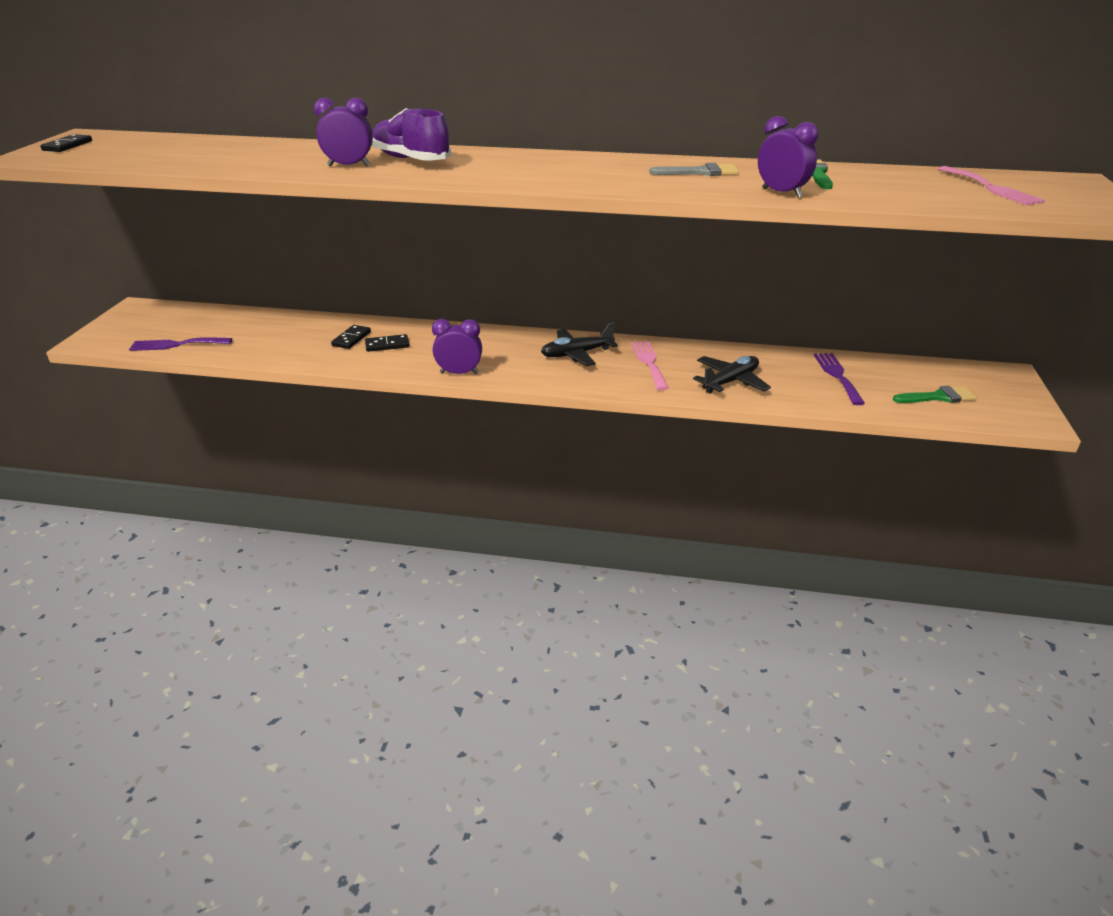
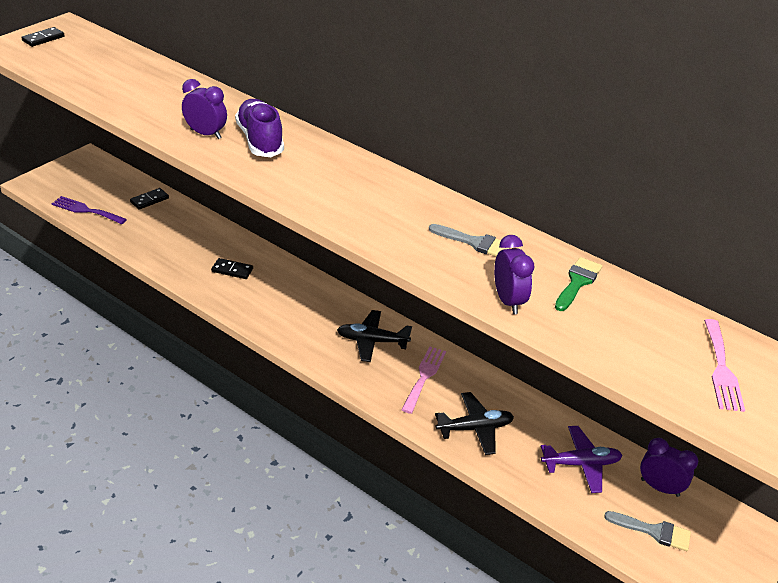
camera: 25 degrees right, 5 degrees up
(351, 339) = (211, 252): black domino -> black domino (149, 200)
(459, 373) = (261, 324): purple clock -> purple clock (659, 487)
(837, 376) = (581, 464): purple fork -> purple plane
(938, 397) = (654, 531): green brush -> grey brush

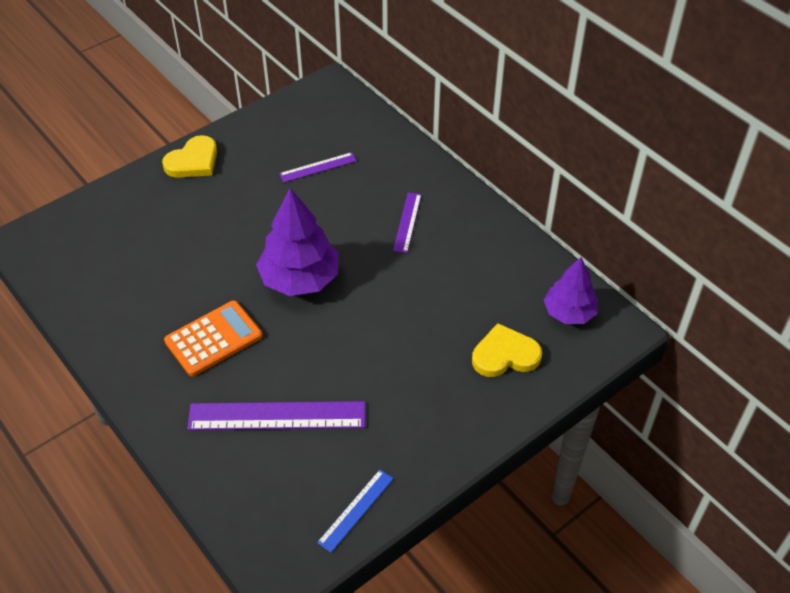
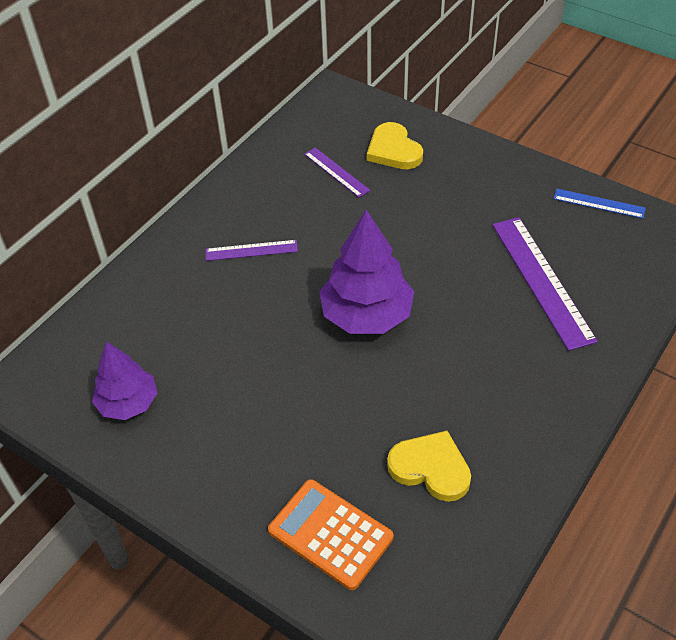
camera: 105 degrees left, 0 degrees up
(193, 161) = (206, 491): yellow heart -> yellow heart (430, 468)
(213, 339) = (480, 361): orange calculator -> orange calculator (330, 534)
(318, 167) = (184, 351): purple ruler -> purple ruler (336, 172)
(569, 312) = (327, 121): purple tree -> purple tree (128, 403)

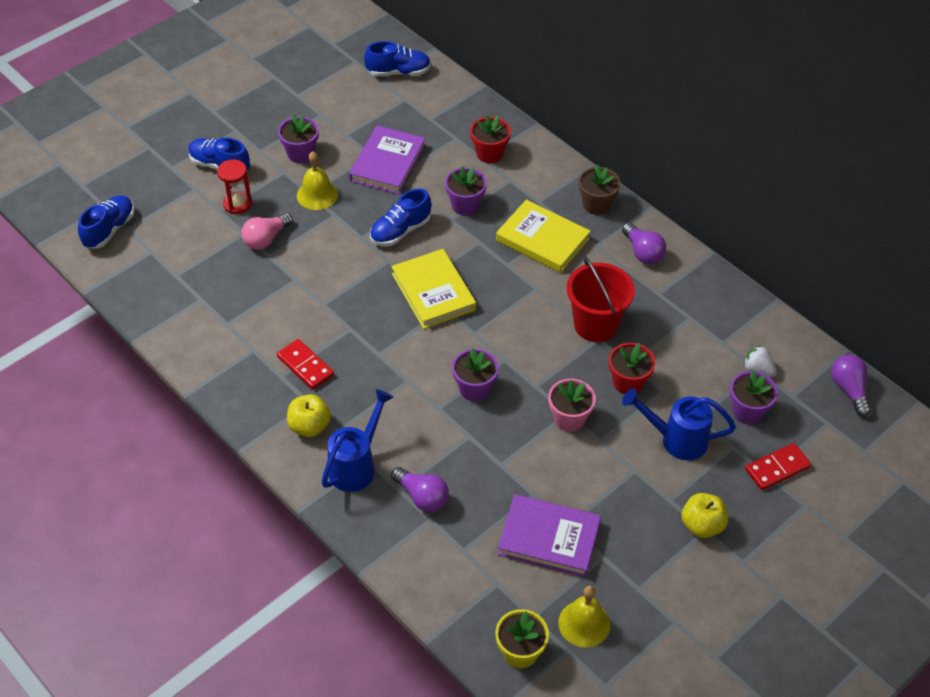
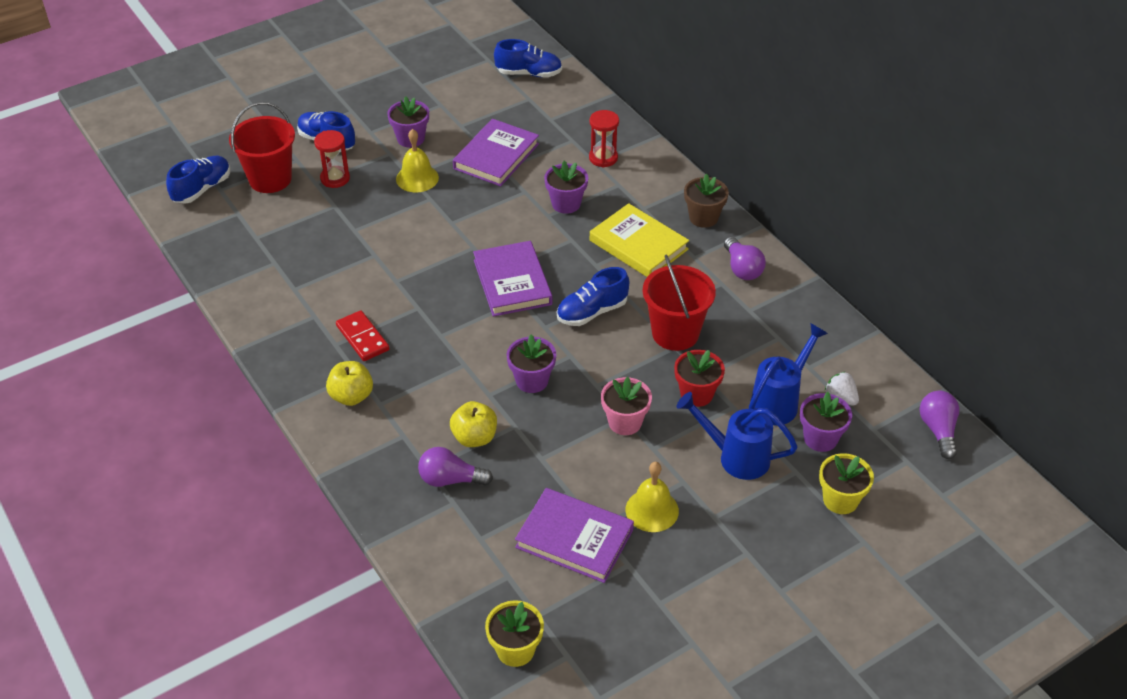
camera: 10 degrees right, 5 degrees down
(174, 212) = (270, 179): none -> red bucket
(266, 239) = (355, 214): pink light bulb -> none
(356, 465) = (390, 440): blue watering can -> blue watering can (779, 401)
(400, 231) = (493, 221): blue shoe -> blue shoe (592, 312)
(422, 497) = (450, 479): purple light bulb -> purple light bulb turned 135 degrees clockwise
(433, 292) = (512, 282): yellow book -> purple book
(489, 154) = (603, 158): red flower pot -> red hourglass
(584, 623) = (592, 630): yellow bell -> yellow bell (652, 510)
(702, 525) = (744, 547): yellow apple -> yellow apple (474, 437)
(777, 468) = (840, 500): red domino -> yellow flower pot

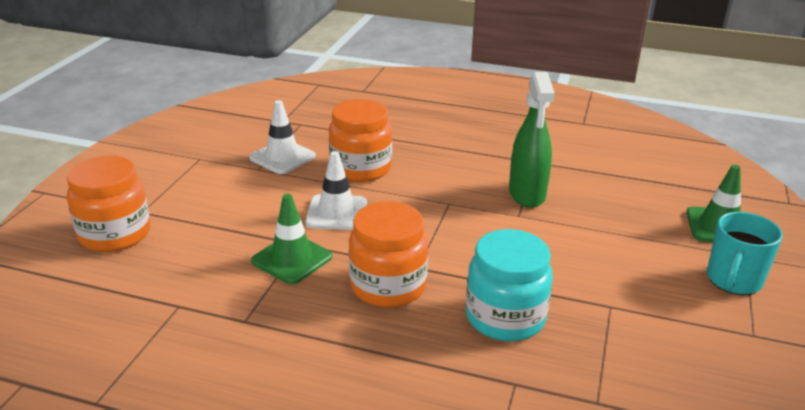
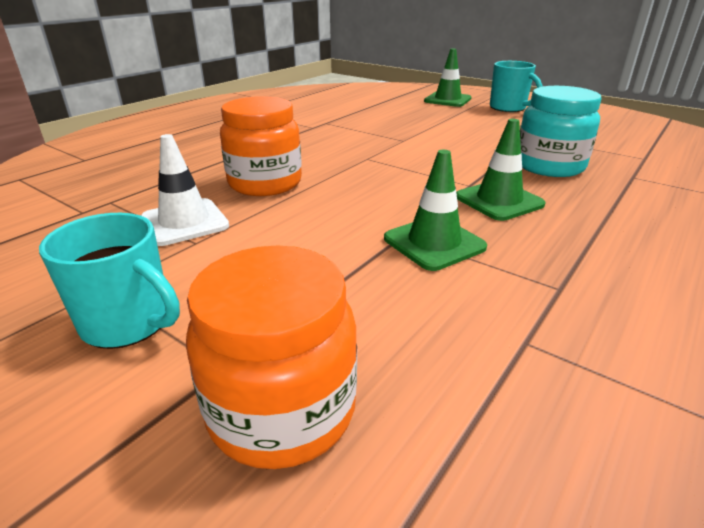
camera: 70 degrees left, 0 degrees up
(171, 176) = (129, 323): none -> turquoise mug
(336, 213) = (349, 207): white traffic cone -> none
(388, 286) = (499, 201): orange jar -> green traffic cone
(527, 194) = (373, 133): green spray bottle -> none

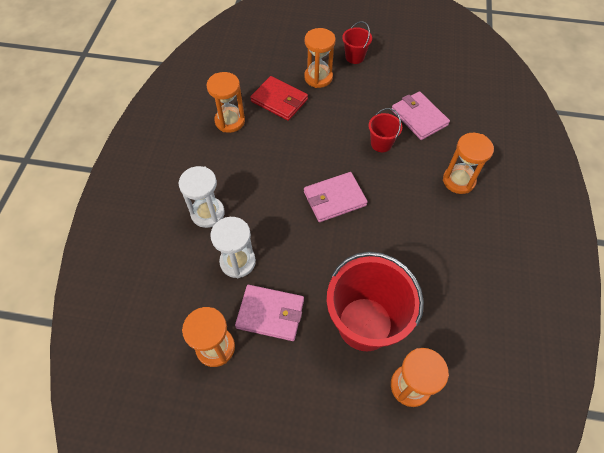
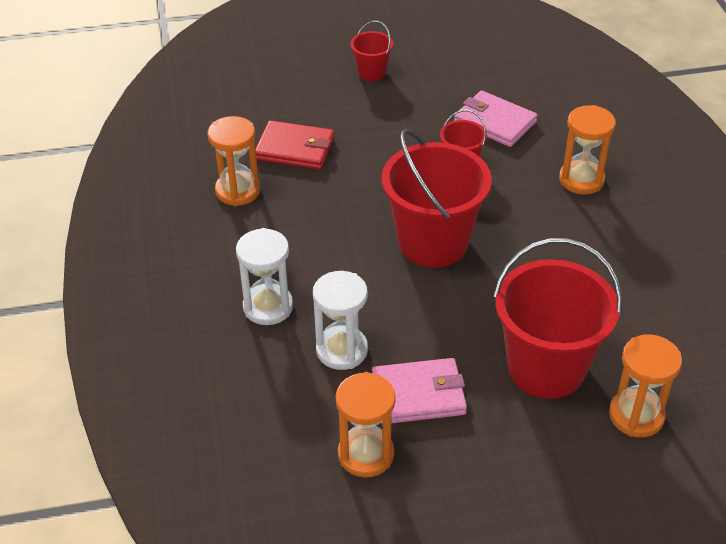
camera: 20 degrees left, 15 degrees down
(318, 77) = (334, 109): orange hourglass -> none
(334, 199) = (433, 242): pink wallet -> red bucket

• • • •

## YOUR INSTRUCTIONS
Each entry gets copied exactly; the pictures stay out.

## ANSWER TO THIS TASK
camera: 25 degrees right, 5 degrees up
(351, 339) = (211, 252): black domino -> black domino (149, 200)
(459, 373) = (261, 324): purple clock -> purple clock (659, 487)
(837, 376) = (581, 464): purple fork -> purple plane
(938, 397) = (654, 531): green brush -> grey brush

camera: 105 degrees left, 0 degrees up
(193, 161) = (206, 491): yellow heart -> yellow heart (430, 468)
(213, 339) = (480, 361): orange calculator -> orange calculator (330, 534)
(318, 167) = (184, 351): purple ruler -> purple ruler (336, 172)
(569, 312) = (327, 121): purple tree -> purple tree (128, 403)

camera: 10 degrees right, 5 degrees down
(174, 212) = (270, 179): none -> red bucket
(266, 239) = (355, 214): pink light bulb -> none
(356, 465) = (390, 440): blue watering can -> blue watering can (779, 401)
(400, 231) = (493, 221): blue shoe -> blue shoe (592, 312)
(422, 497) = (450, 479): purple light bulb -> purple light bulb turned 135 degrees clockwise
(433, 292) = (512, 282): yellow book -> purple book
(489, 154) = (603, 158): red flower pot -> red hourglass
(584, 623) = (592, 630): yellow bell -> yellow bell (652, 510)
(702, 525) = (744, 547): yellow apple -> yellow apple (474, 437)
(777, 468) = (840, 500): red domino -> yellow flower pot

camera: 70 degrees left, 0 degrees up
(171, 176) = (129, 323): none -> turquoise mug
(336, 213) = (349, 207): white traffic cone -> none
(388, 286) = (499, 201): orange jar -> green traffic cone
(527, 194) = (373, 133): green spray bottle -> none

camera: 20 degrees left, 15 degrees down
(318, 77) = (334, 109): orange hourglass -> none
(334, 199) = (433, 242): pink wallet -> red bucket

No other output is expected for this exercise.